Exercise description:
Your answer is a copy of every line in the records where "fork" appears.

Records from a collection:
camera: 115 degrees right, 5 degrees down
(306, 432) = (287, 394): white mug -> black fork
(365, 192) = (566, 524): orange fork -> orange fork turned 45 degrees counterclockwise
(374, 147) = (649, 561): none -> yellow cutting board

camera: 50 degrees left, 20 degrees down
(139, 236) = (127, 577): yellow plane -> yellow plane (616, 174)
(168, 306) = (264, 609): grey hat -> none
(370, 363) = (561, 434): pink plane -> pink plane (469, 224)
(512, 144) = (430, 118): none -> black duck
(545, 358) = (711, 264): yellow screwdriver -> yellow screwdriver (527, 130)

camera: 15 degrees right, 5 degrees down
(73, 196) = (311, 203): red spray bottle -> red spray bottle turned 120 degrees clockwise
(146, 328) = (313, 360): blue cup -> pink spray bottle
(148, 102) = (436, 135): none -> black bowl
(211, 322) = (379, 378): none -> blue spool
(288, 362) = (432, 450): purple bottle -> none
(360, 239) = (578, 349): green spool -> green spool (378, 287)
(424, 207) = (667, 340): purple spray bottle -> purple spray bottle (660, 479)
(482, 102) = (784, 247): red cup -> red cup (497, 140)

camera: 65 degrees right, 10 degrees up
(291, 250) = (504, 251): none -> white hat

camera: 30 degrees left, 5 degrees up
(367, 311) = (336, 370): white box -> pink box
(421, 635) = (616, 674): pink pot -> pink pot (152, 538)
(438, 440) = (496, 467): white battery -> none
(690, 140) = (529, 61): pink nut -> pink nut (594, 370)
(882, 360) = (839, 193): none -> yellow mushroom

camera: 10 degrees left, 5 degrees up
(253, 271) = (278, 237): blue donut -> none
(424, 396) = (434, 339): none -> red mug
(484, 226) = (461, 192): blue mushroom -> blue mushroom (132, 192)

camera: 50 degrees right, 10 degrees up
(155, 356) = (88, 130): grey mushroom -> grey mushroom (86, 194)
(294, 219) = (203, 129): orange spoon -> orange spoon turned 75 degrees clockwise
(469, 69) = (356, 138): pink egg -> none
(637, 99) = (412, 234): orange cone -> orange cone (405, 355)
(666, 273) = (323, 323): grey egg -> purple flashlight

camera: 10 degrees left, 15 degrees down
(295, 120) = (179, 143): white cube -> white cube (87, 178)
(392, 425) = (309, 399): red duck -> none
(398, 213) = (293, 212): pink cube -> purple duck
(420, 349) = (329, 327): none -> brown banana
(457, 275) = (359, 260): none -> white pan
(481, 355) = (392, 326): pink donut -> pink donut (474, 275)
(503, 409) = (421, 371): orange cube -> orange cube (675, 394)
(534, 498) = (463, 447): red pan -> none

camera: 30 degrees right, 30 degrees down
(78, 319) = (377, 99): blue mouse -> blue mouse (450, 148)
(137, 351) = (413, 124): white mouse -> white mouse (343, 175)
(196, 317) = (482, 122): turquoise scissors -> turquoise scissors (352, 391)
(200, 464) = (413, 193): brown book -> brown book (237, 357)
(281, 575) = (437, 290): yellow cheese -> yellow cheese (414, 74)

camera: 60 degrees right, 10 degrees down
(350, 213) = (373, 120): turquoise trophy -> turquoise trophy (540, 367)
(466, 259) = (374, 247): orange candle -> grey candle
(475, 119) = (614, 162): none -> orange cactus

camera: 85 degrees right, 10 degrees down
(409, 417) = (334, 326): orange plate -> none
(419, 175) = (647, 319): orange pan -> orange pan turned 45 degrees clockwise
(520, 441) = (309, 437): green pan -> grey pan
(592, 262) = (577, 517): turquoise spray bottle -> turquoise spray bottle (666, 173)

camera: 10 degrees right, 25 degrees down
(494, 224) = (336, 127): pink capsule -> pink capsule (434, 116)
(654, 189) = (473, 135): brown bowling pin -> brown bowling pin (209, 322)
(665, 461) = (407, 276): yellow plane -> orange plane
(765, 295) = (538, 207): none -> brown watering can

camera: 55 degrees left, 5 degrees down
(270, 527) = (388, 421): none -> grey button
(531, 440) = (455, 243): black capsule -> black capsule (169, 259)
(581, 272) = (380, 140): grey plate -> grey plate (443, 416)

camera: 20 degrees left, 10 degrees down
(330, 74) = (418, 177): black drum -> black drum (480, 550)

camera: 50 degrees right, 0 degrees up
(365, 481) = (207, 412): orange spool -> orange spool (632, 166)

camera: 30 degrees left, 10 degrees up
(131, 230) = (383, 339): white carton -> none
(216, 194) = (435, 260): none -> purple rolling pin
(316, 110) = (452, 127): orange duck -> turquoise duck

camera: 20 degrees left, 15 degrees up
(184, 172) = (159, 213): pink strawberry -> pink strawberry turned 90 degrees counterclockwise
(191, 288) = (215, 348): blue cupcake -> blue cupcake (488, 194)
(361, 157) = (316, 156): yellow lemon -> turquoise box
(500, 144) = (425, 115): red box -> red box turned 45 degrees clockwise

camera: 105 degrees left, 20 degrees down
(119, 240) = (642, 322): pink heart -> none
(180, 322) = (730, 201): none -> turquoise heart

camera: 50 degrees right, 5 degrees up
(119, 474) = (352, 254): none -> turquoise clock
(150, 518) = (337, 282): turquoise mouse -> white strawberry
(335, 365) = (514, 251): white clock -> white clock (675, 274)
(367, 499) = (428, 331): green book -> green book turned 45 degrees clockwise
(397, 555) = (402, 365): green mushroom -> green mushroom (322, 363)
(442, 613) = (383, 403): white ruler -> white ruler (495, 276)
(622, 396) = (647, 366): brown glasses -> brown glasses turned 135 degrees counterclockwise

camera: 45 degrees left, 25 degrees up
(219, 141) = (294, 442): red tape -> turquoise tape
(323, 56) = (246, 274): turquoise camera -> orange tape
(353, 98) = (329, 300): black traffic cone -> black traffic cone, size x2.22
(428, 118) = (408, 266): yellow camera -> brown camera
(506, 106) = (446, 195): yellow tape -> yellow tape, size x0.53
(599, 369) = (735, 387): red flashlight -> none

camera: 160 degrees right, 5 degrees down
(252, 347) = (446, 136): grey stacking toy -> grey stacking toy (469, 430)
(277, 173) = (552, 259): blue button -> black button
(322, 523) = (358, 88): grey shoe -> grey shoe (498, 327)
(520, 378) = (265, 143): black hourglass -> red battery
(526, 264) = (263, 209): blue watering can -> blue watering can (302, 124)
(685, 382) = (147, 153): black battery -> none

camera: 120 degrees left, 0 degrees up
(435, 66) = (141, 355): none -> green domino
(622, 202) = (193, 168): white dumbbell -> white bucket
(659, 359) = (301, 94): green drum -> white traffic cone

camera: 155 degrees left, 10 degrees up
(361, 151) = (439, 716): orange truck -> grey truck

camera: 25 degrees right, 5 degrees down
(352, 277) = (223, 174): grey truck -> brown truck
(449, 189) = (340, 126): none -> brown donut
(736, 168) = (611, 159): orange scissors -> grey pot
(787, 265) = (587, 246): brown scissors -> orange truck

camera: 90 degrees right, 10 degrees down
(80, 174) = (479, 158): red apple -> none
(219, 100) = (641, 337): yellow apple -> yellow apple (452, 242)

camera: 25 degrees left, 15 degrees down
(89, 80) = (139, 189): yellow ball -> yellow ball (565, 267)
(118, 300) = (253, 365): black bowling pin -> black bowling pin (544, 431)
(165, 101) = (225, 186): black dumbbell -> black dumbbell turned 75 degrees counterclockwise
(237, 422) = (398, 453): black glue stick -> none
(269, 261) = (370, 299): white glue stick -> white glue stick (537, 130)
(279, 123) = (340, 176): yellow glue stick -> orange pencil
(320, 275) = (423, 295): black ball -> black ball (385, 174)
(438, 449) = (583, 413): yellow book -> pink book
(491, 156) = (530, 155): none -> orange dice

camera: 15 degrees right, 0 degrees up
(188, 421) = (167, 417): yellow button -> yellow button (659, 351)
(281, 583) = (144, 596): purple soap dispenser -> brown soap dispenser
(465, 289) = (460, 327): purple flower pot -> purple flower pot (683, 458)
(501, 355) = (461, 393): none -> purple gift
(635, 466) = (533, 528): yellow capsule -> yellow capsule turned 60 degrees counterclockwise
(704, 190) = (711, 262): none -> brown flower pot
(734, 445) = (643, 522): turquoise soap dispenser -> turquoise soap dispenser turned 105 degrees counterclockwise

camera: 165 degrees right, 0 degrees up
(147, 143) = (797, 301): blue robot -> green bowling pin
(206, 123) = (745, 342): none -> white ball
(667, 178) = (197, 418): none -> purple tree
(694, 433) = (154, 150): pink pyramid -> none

Solved exercise:
(306, 432) = (287, 394): white mug -> black fork
(365, 192) = (566, 524): orange fork -> orange fork turned 45 degrees counterclockwise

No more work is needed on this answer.